#### RECORDS FOR THIS EXERCISE ####

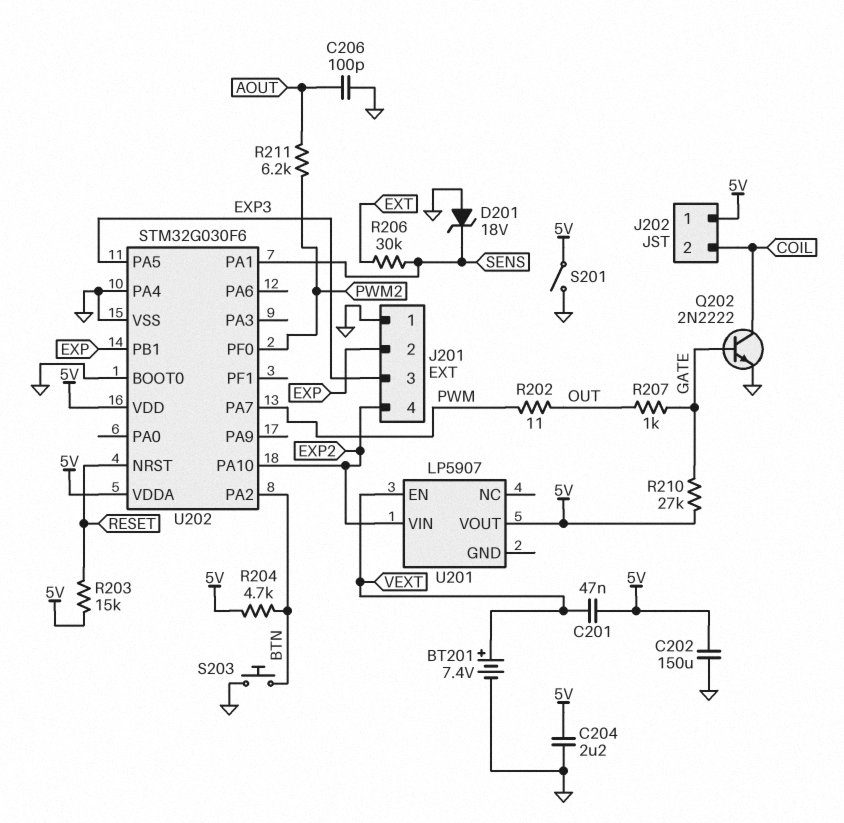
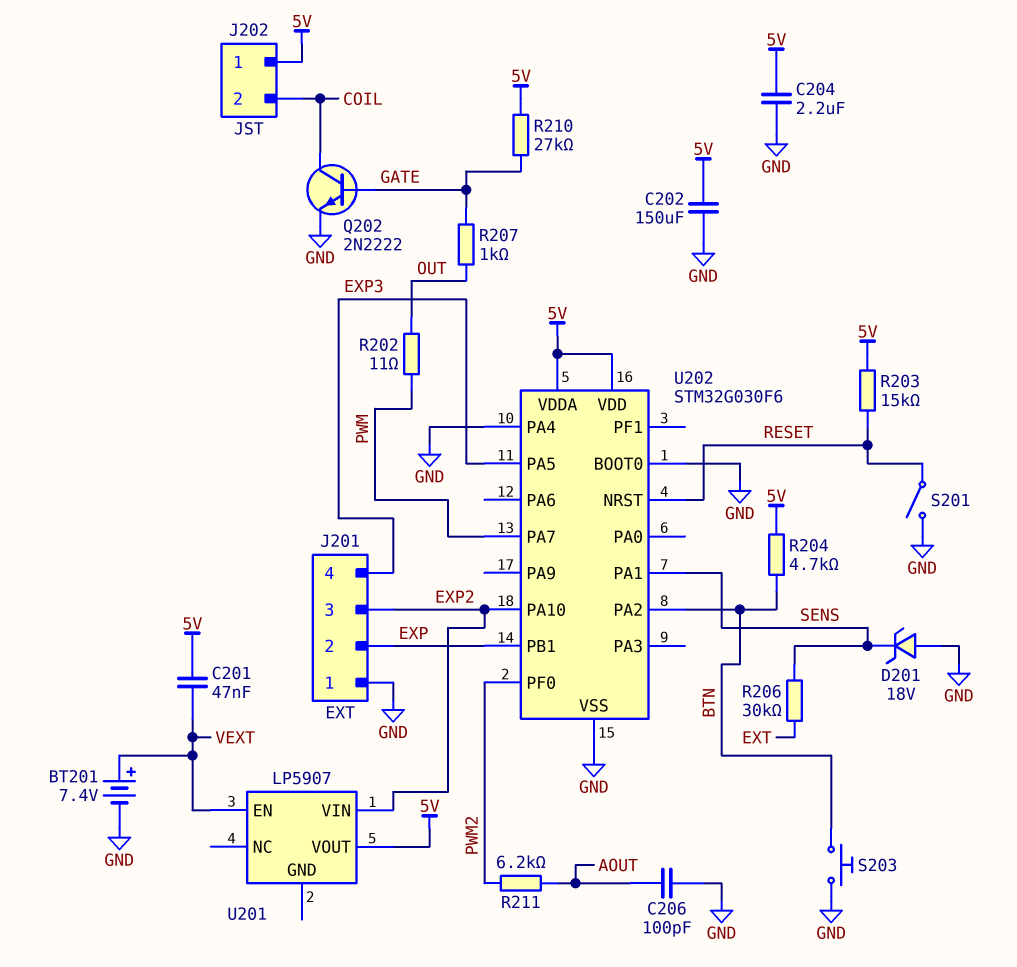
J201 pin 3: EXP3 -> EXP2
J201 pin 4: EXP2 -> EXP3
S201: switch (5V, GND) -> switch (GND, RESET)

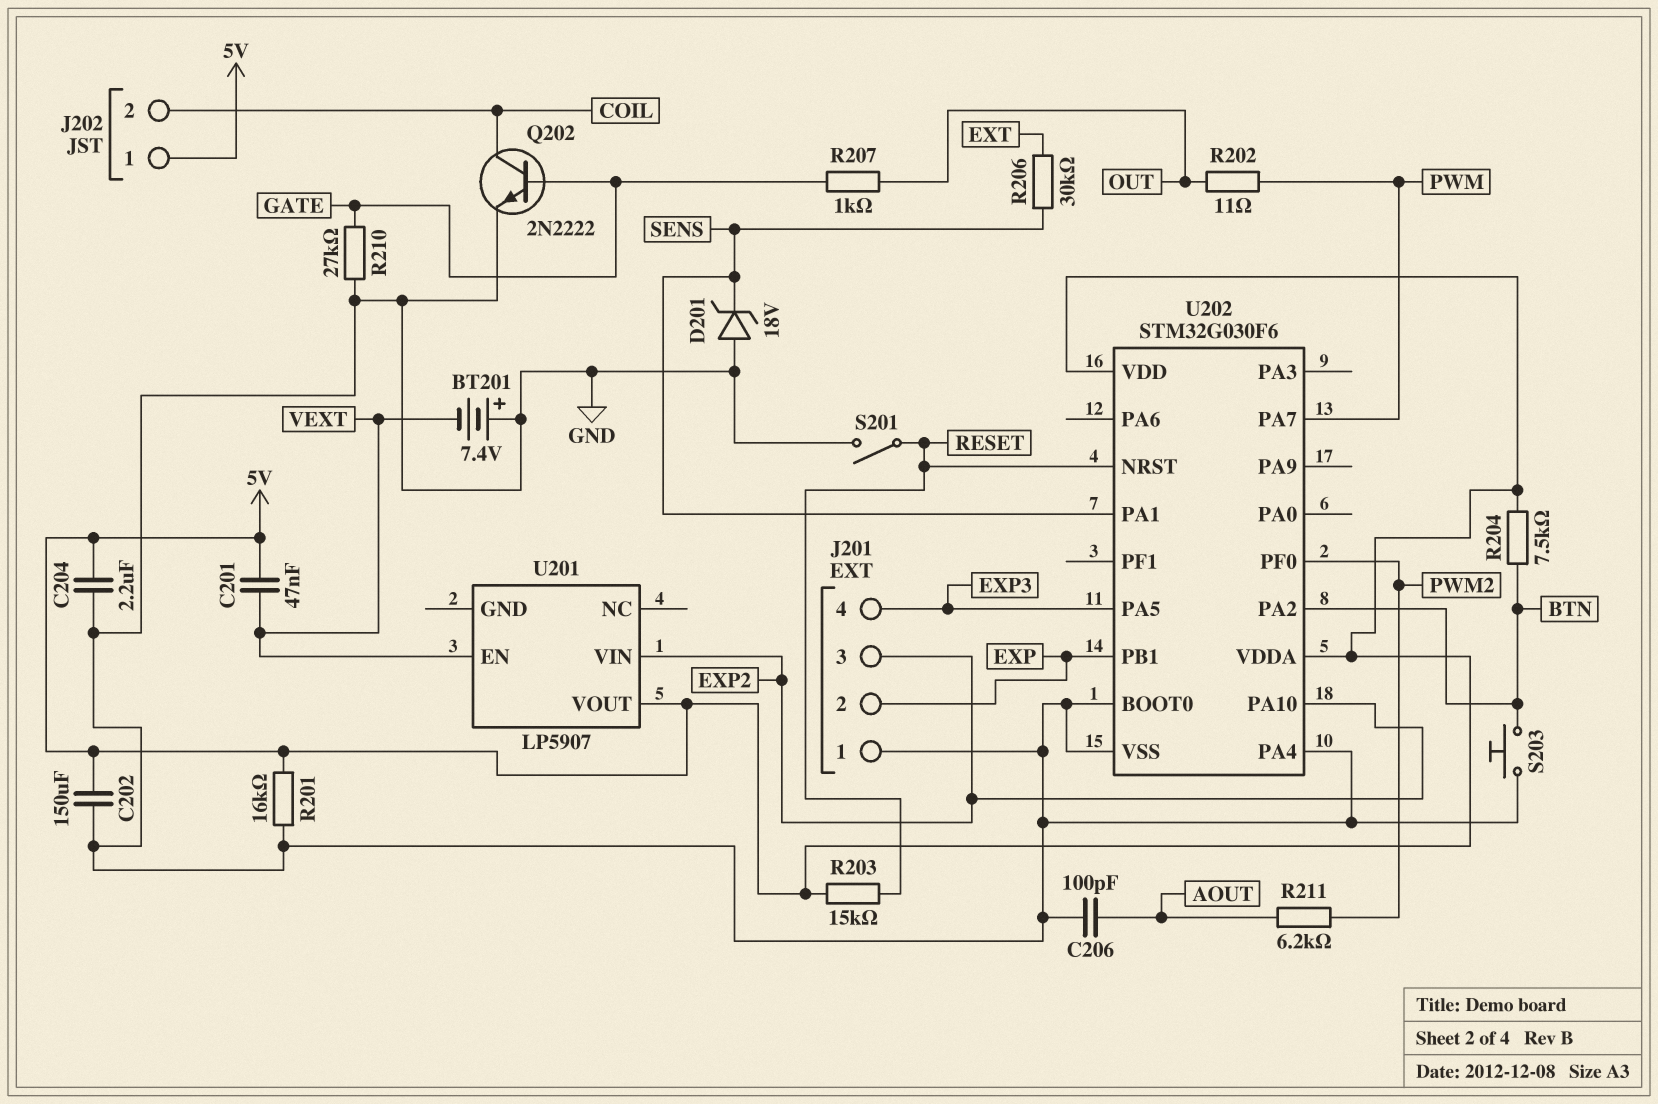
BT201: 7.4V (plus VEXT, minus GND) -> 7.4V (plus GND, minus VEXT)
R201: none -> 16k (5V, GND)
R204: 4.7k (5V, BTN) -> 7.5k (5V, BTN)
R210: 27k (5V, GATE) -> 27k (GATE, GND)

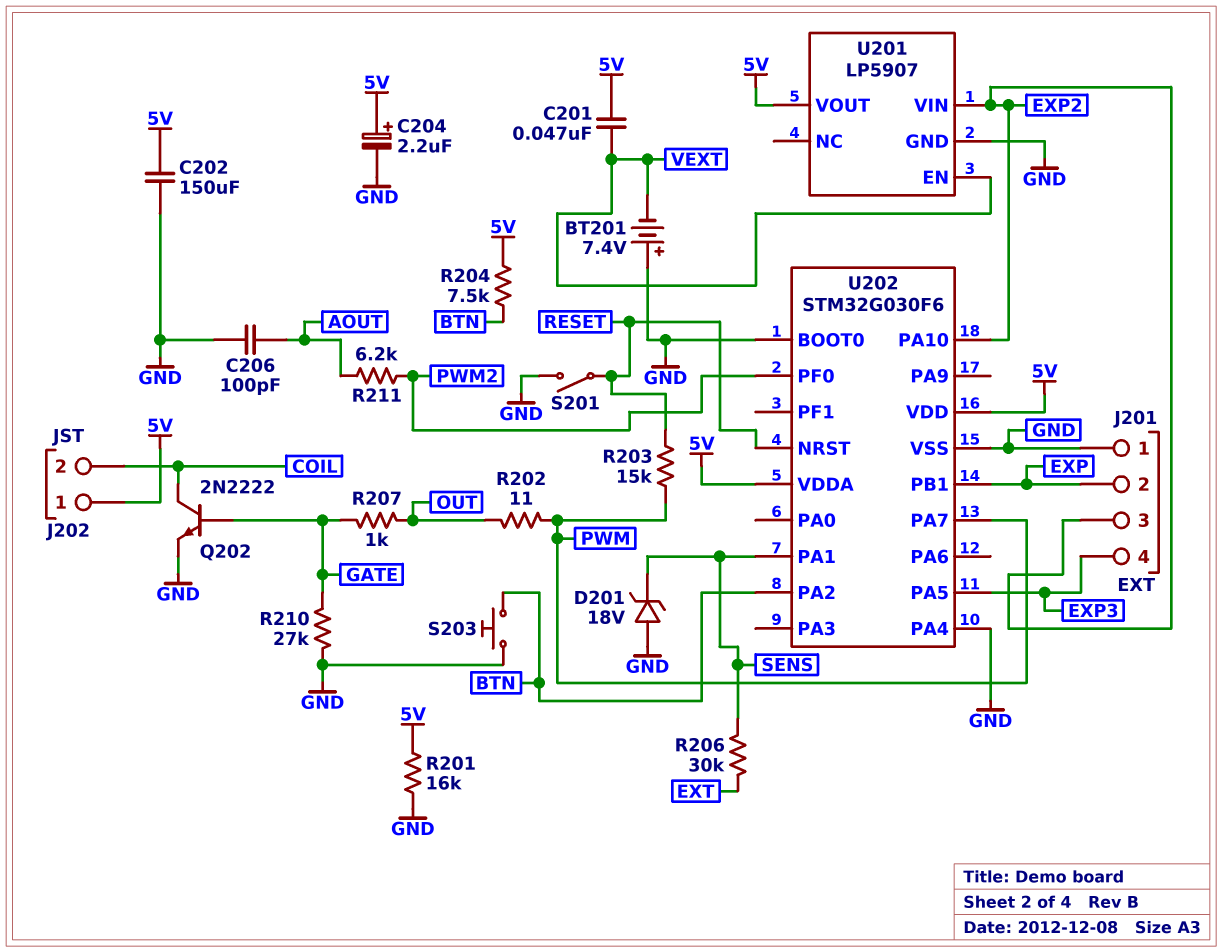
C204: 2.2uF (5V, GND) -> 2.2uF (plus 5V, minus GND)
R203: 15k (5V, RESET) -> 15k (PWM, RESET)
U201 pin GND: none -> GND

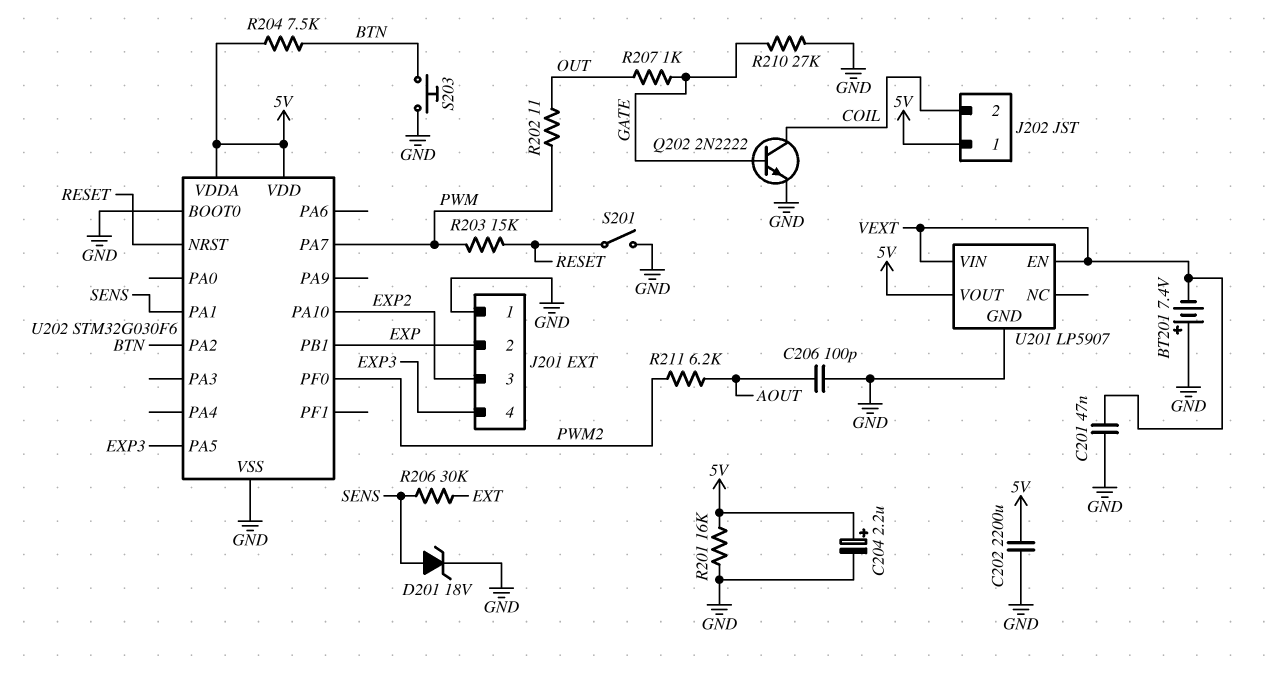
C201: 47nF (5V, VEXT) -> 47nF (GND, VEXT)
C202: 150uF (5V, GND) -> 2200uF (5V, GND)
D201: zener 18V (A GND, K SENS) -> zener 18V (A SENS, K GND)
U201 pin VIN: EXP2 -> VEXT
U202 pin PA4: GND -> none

####
#### RECORDS FOR THIS EXERCISE ####

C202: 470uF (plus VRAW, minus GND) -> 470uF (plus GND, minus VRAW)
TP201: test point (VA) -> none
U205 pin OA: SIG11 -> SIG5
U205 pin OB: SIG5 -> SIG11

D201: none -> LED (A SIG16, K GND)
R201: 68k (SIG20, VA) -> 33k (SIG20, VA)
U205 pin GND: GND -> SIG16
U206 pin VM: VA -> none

####

Where the listing above has a line with "D201: zener 18V", start there, and output every line exactly through the line with "U202 pin PA4: GND -> none", which is also included.

D201: zener 18V (A GND, K SENS) -> zener 18V (A SENS, K GND)
U201 pin VIN: EXP2 -> VEXT
U202 pin PA4: GND -> none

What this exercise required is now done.